### MATERIAL FOR THE TASK ###

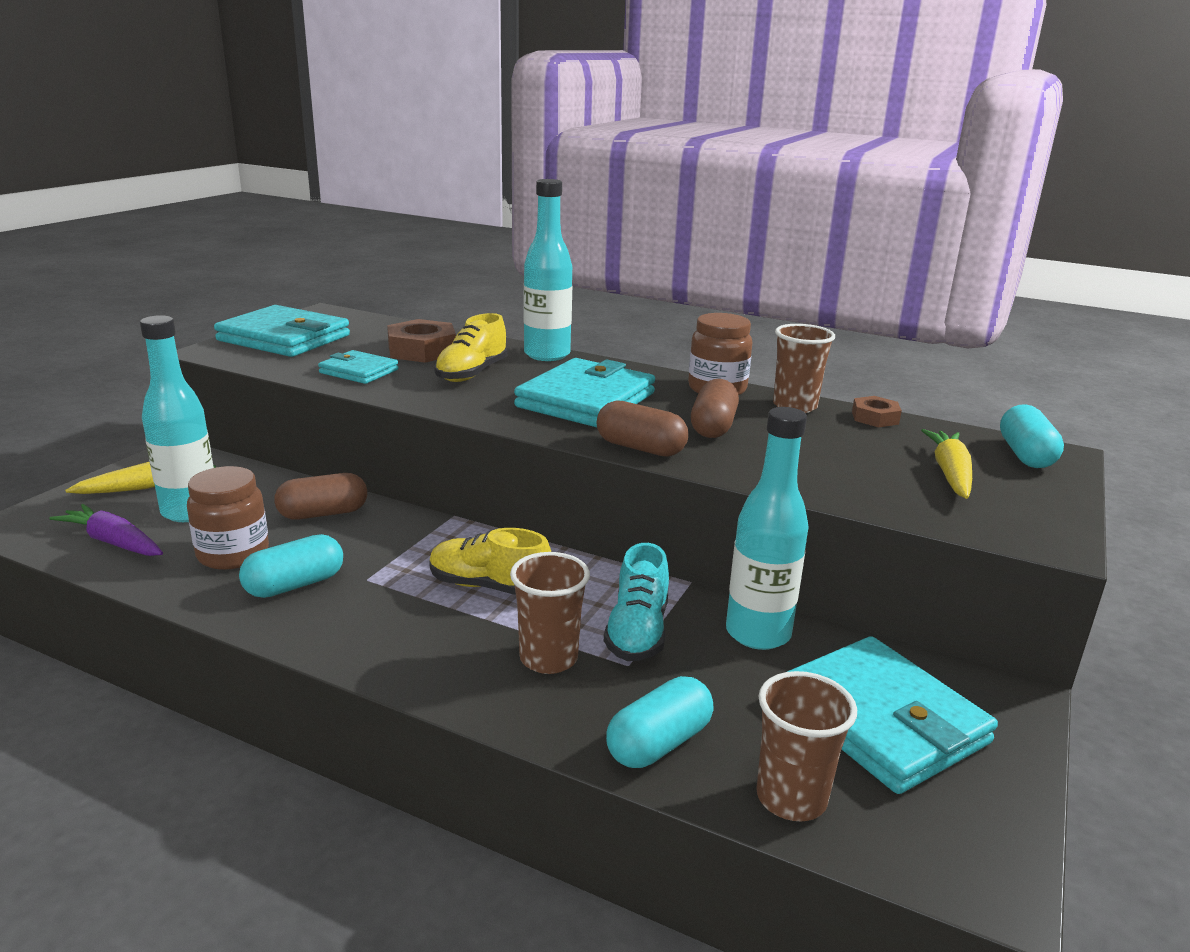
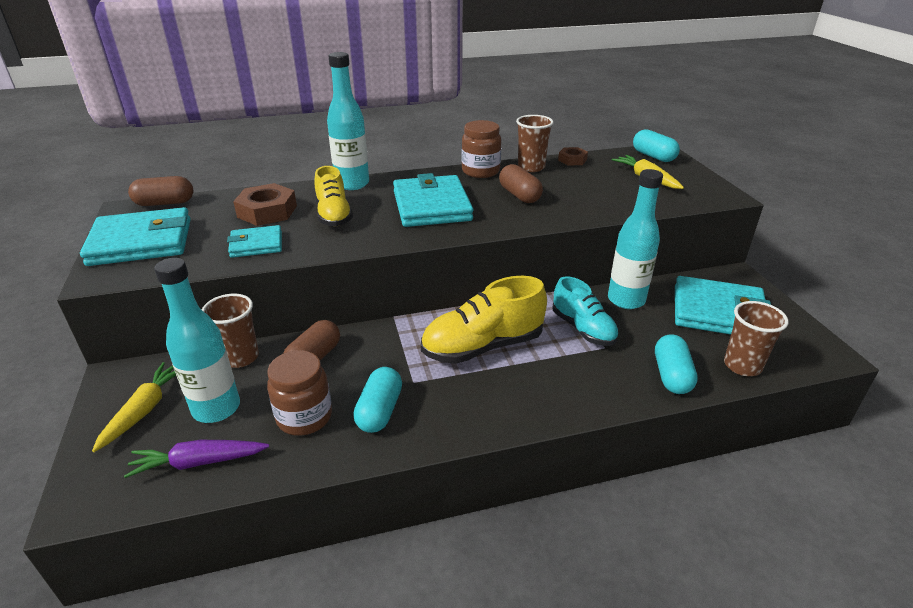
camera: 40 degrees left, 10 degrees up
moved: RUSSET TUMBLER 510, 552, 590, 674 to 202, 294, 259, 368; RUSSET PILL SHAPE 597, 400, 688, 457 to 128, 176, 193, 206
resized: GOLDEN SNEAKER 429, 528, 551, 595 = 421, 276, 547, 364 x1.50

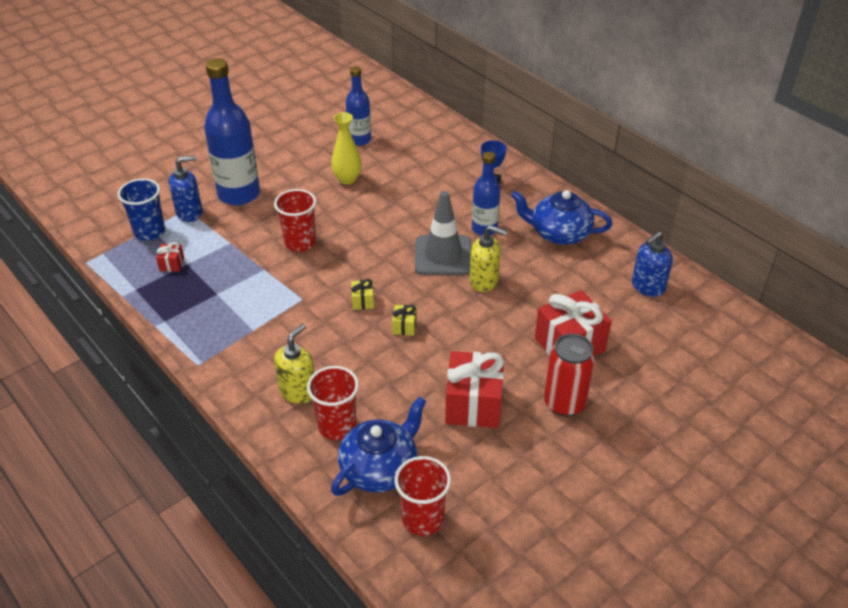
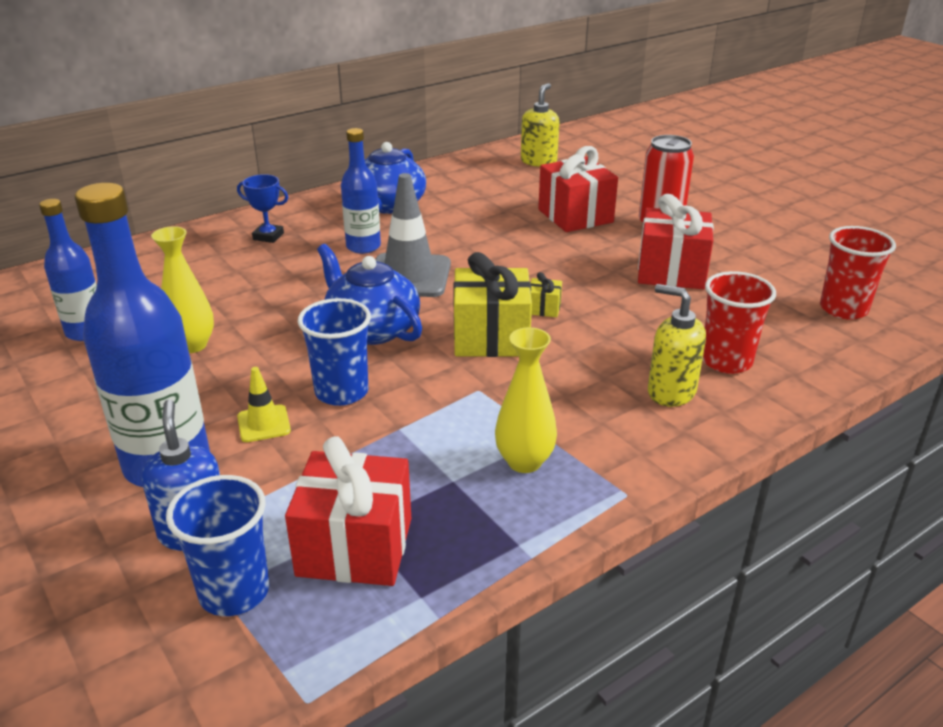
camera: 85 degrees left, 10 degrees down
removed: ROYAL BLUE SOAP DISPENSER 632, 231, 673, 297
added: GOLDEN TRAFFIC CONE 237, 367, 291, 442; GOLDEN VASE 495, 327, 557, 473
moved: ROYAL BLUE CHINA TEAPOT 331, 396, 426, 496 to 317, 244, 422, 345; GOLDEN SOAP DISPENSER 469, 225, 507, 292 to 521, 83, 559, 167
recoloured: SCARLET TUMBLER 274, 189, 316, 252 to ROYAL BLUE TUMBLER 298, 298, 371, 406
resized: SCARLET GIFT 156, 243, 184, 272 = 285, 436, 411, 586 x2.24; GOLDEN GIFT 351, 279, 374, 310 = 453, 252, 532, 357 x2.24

###

● EXERCISE DETAILS: Above are the records. Copy the lines beginning at the one that has "removed: ROYAL BLUE" and ending with the one that has "added: GOLDEN TRAFFIC", unchanged.

● ANSWER SPACE:
removed: ROYAL BLUE SOAP DISPENSER 632, 231, 673, 297
added: GOLDEN TRAFFIC CONE 237, 367, 291, 442; GOLDEN VASE 495, 327, 557, 473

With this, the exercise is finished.